Could you write out all the records once more, exactly?

Data under study:
####################

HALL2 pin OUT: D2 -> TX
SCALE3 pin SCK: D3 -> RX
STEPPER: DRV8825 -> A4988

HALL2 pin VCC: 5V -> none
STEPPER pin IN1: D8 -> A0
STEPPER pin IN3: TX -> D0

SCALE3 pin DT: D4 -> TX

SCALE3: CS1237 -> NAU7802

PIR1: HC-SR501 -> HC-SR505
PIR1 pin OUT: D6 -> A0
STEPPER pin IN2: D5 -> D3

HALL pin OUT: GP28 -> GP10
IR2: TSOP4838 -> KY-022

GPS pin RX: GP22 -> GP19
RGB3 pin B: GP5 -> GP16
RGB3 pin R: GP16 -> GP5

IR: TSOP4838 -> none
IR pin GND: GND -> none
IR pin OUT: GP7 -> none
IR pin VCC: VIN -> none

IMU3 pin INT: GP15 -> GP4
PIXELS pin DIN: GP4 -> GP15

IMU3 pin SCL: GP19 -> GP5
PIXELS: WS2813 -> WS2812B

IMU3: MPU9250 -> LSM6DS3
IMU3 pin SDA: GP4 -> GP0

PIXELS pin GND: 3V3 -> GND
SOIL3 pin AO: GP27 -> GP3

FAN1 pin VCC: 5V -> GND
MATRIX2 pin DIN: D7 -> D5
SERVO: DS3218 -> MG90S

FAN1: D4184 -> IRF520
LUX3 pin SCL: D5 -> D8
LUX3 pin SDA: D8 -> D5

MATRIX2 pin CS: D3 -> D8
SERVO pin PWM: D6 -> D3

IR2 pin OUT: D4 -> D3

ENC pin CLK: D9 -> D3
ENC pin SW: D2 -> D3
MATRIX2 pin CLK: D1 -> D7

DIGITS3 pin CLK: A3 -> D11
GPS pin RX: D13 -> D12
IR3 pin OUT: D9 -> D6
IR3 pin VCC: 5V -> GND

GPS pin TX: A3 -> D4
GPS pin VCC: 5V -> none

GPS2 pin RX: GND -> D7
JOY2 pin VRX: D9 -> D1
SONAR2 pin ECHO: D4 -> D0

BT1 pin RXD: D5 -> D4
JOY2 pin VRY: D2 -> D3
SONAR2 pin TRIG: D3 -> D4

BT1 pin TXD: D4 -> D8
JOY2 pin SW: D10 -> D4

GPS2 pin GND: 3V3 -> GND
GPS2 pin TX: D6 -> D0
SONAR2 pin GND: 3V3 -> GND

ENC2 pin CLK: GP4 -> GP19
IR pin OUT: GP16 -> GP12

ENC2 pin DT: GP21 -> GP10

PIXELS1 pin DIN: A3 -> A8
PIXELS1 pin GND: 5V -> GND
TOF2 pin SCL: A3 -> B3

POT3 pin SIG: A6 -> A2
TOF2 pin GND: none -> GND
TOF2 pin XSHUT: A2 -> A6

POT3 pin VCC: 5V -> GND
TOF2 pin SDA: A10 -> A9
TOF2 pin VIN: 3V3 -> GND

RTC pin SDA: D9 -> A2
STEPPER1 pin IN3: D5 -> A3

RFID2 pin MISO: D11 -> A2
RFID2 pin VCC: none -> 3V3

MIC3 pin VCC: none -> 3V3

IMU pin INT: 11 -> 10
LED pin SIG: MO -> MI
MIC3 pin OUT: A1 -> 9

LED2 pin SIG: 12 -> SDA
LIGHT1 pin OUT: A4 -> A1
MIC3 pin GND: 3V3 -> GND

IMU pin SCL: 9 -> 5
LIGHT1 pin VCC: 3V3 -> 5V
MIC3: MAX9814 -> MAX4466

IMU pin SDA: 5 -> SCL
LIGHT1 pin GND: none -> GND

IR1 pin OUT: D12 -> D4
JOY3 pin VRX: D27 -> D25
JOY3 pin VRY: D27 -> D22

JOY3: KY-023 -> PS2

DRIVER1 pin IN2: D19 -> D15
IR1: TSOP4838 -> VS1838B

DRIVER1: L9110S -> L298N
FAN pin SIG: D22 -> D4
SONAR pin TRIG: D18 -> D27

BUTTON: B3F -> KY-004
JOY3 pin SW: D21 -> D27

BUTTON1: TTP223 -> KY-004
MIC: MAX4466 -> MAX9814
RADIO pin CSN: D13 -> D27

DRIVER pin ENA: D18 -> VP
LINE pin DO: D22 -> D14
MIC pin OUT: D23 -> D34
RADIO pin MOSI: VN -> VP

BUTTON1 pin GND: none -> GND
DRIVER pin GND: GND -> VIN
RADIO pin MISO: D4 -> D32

####################

Task response:
HALL2 pin OUT: D2 -> TX
SCALE3 pin SCK: D3 -> RX
STEPPER: DRV8825 -> A4988

HALL2 pin VCC: 5V -> none
STEPPER pin IN1: D8 -> A0
STEPPER pin IN3: TX -> D0

SCALE3 pin DT: D4 -> TX

SCALE3: CS1237 -> NAU7802

PIR1: HC-SR501 -> HC-SR505
PIR1 pin OUT: D6 -> A0
STEPPER pin IN2: D5 -> D3

HALL pin OUT: GP28 -> GP10
IR2: TSOP4838 -> KY-022

GPS pin RX: GP22 -> GP19
RGB3 pin B: GP5 -> GP16
RGB3 pin R: GP16 -> GP5

IR: TSOP4838 -> none
IR pin GND: GND -> none
IR pin OUT: GP7 -> none
IR pin VCC: VIN -> none

IMU3 pin INT: GP15 -> GP4
PIXELS pin DIN: GP4 -> GP15

IMU3 pin SCL: GP19 -> GP5
PIXELS: WS2813 -> WS2812B

IMU3: MPU9250 -> LSM6DS3
IMU3 pin SDA: GP4 -> GP0

PIXELS pin GND: 3V3 -> GND
SOIL3 pin AO: GP27 -> GP3

FAN1 pin VCC: 5V -> GND
MATRIX2 pin DIN: D7 -> D5
SERVO: DS3218 -> MG90S

FAN1: D4184 -> IRF520
LUX3 pin SCL: D5 -> D8
LUX3 pin SDA: D8 -> D5

MATRIX2 pin CS: D3 -> D8
SERVO pin PWM: D6 -> D3

IR2 pin OUT: D4 -> D3

ENC pin CLK: D9 -> D3
ENC pin SW: D2 -> D3
MATRIX2 pin CLK: D1 -> D7

DIGITS3 pin CLK: A3 -> D11
GPS pin RX: D13 -> D12
IR3 pin OUT: D9 -> D6
IR3 pin VCC: 5V -> GND

GPS pin TX: A3 -> D4
GPS pin VCC: 5V -> none

GPS2 pin RX: GND -> D7
JOY2 pin VRX: D9 -> D1
SONAR2 pin ECHO: D4 -> D0

BT1 pin RXD: D5 -> D4
JOY2 pin VRY: D2 -> D3
SONAR2 pin TRIG: D3 -> D4

BT1 pin TXD: D4 -> D8
JOY2 pin SW: D10 -> D4

GPS2 pin GND: 3V3 -> GND
GPS2 pin TX: D6 -> D0
SONAR2 pin GND: 3V3 -> GND

ENC2 pin CLK: GP4 -> GP19
IR pin OUT: GP16 -> GP12

ENC2 pin DT: GP21 -> GP10

PIXELS1 pin DIN: A3 -> A8
PIXELS1 pin GND: 5V -> GND
TOF2 pin SCL: A3 -> B3

POT3 pin SIG: A6 -> A2
TOF2 pin GND: none -> GND
TOF2 pin XSHUT: A2 -> A6

POT3 pin VCC: 5V -> GND
TOF2 pin SDA: A10 -> A9
TOF2 pin VIN: 3V3 -> GND

RTC pin SDA: D9 -> A2
STEPPER1 pin IN3: D5 -> A3

RFID2 pin MISO: D11 -> A2
RFID2 pin VCC: none -> 3V3

MIC3 pin VCC: none -> 3V3

IMU pin INT: 11 -> 10
LED pin SIG: MO -> MI
MIC3 pin OUT: A1 -> 9

LED2 pin SIG: 12 -> SDA
LIGHT1 pin OUT: A4 -> A1
MIC3 pin GND: 3V3 -> GND

IMU pin SCL: 9 -> 5
LIGHT1 pin VCC: 3V3 -> 5V
MIC3: MAX9814 -> MAX4466

IMU pin SDA: 5 -> SCL
LIGHT1 pin GND: none -> GND

IR1 pin OUT: D12 -> D4
JOY3 pin VRX: D27 -> D25
JOY3 pin VRY: D27 -> D22

JOY3: KY-023 -> PS2

DRIVER1 pin IN2: D19 -> D15
IR1: TSOP4838 -> VS1838B

DRIVER1: L9110S -> L298N
FAN pin SIG: D22 -> D4
SONAR pin TRIG: D18 -> D27

BUTTON: B3F -> KY-004
JOY3 pin SW: D21 -> D27

BUTTON1: TTP223 -> KY-004
MIC: MAX4466 -> MAX9814
RADIO pin CSN: D13 -> D27

DRIVER pin ENA: D18 -> VP
LINE pin DO: D22 -> D14
MIC pin OUT: D23 -> D34
RADIO pin MOSI: VN -> VP

BUTTON1 pin GND: none -> GND
DRIVER pin GND: GND -> VIN
RADIO pin MISO: D4 -> D32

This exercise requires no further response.